▶

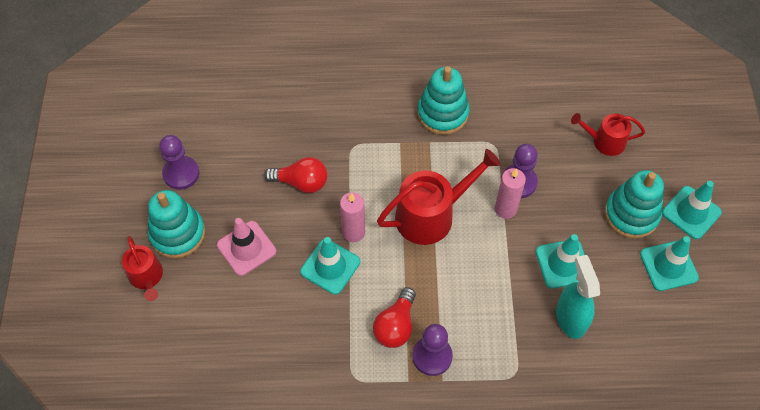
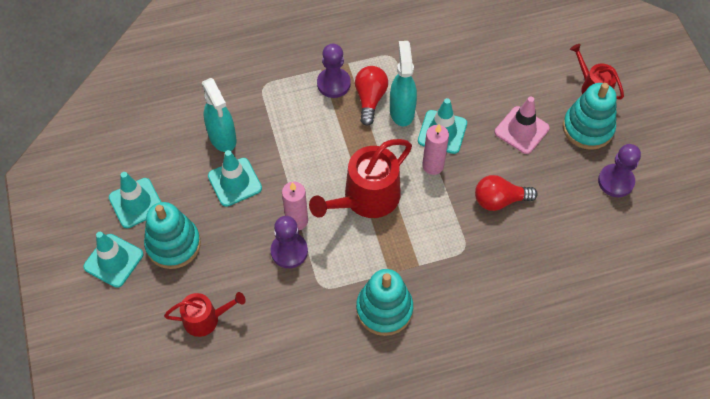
camera: 165 degrees right, 0 degrees up
none -> turquoise spray bottle [390,41,417,126]

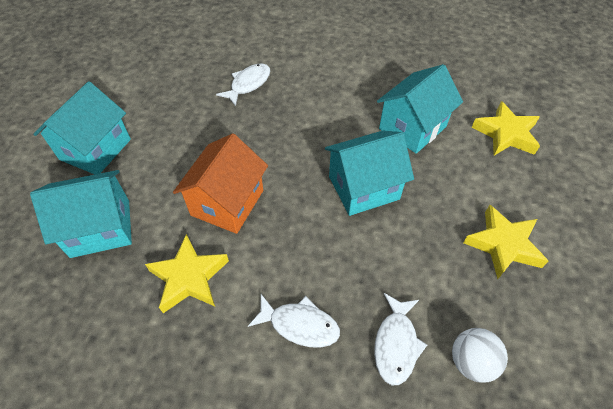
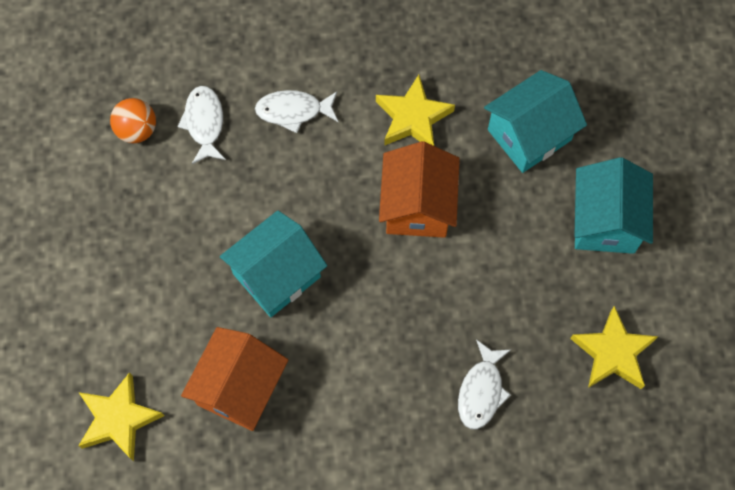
camera: 160 degrees right, 15 degrees up
turquoise house [377,64,463,154] -> orange house [181,327,288,431]
white ball [452,328,508,383] -> orange ball [110,98,156,143]
yellow star [463,205,549,279] -> yellow star moved to [570,306,658,389]

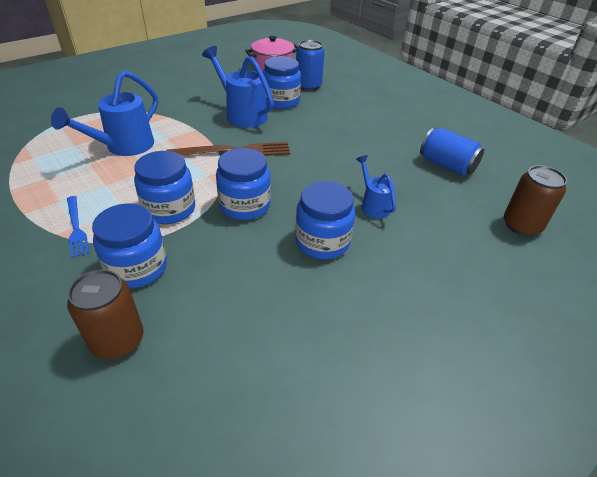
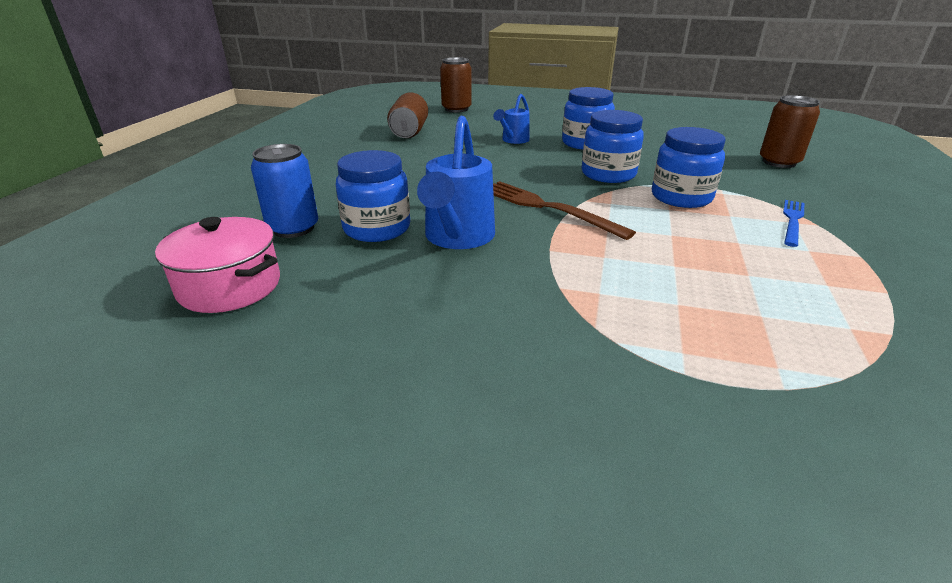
camera: 125 degrees left, 10 degrees down
blue watering can [51,70,158,156] -> none
blue jar [92,203,167,288] -> none
blue can [420,128,484,176] -> brown can [387,93,428,138]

◀

__Task to carry out__. One number is the whole answer: how many lines in the records contain "none".

__Final answer__. 3